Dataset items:

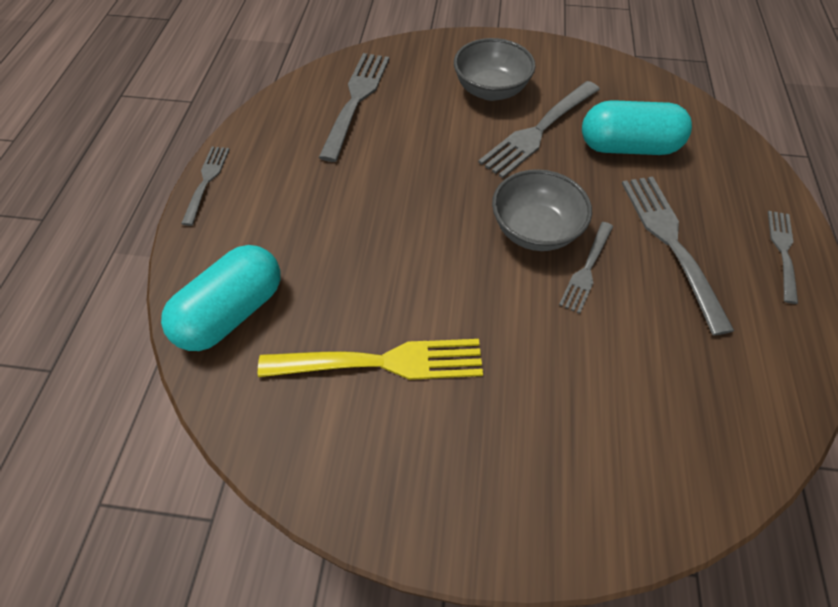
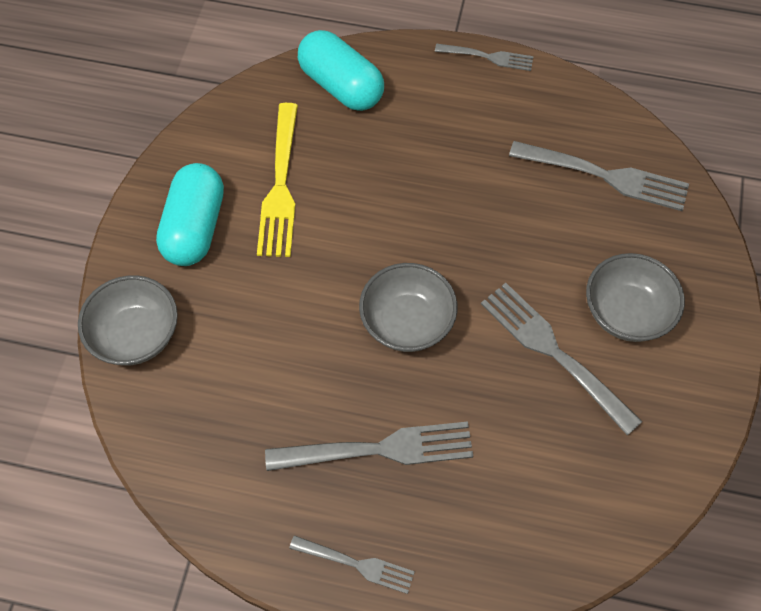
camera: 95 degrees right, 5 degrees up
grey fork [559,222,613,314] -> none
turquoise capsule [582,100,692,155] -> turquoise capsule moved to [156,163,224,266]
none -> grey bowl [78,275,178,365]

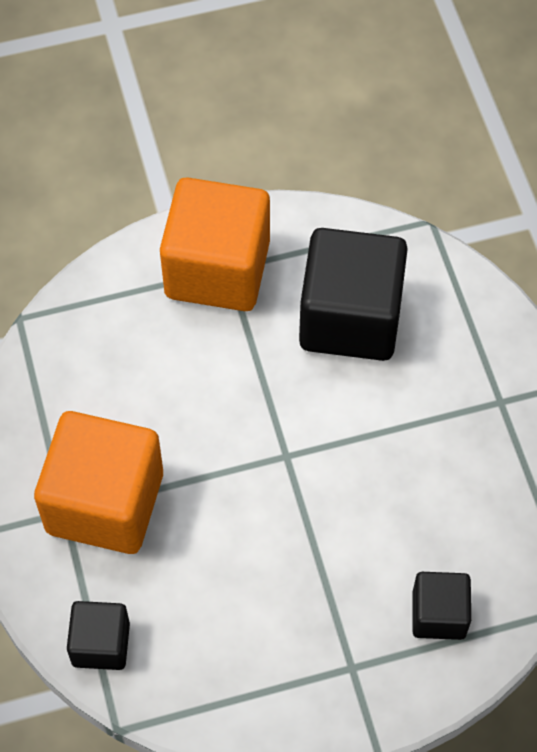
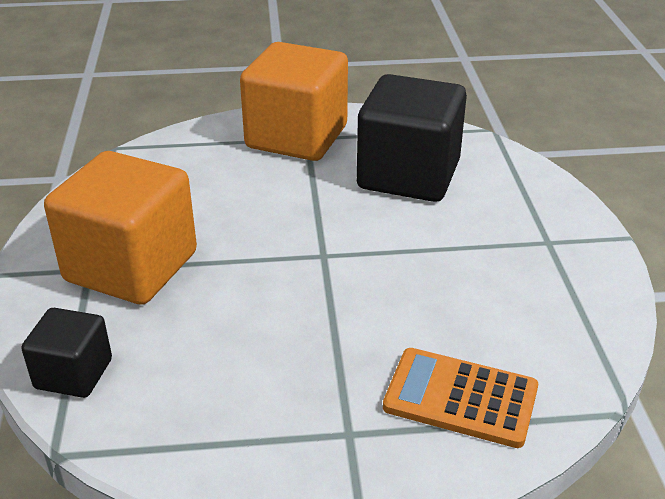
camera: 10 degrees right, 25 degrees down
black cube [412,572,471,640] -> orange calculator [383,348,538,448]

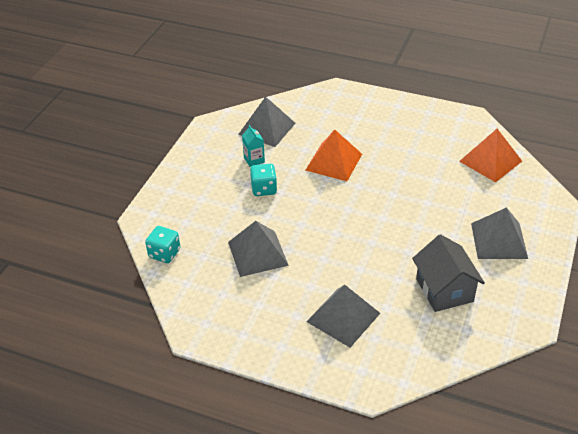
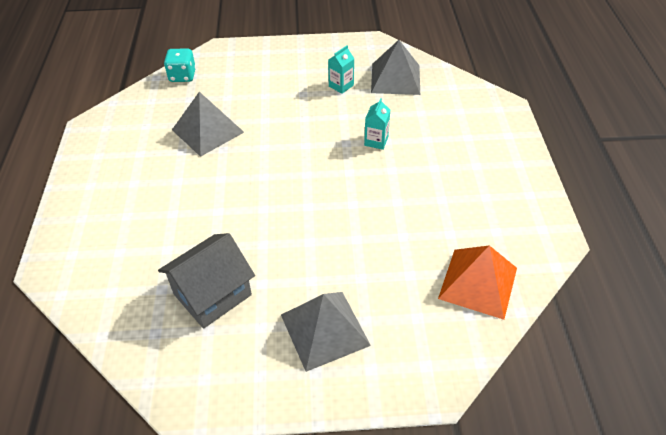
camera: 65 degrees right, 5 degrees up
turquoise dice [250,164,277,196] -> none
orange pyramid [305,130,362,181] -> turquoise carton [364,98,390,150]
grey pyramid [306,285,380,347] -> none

TASK DIRECTIONS
Going through the records above line by line, transcribe each one exactly and skip any pictures.

FINAL ANSWER
camera: 95 degrees right, 5 degrees up
grey fork [559,222,613,314] -> none
turquoise capsule [582,100,692,155] -> turquoise capsule moved to [156,163,224,266]
none -> grey bowl [78,275,178,365]

camera: 10 degrees right, 25 degrees down
black cube [412,572,471,640] -> orange calculator [383,348,538,448]

camera: 65 degrees right, 5 degrees up
turquoise dice [250,164,277,196] -> none
orange pyramid [305,130,362,181] -> turquoise carton [364,98,390,150]
grey pyramid [306,285,380,347] -> none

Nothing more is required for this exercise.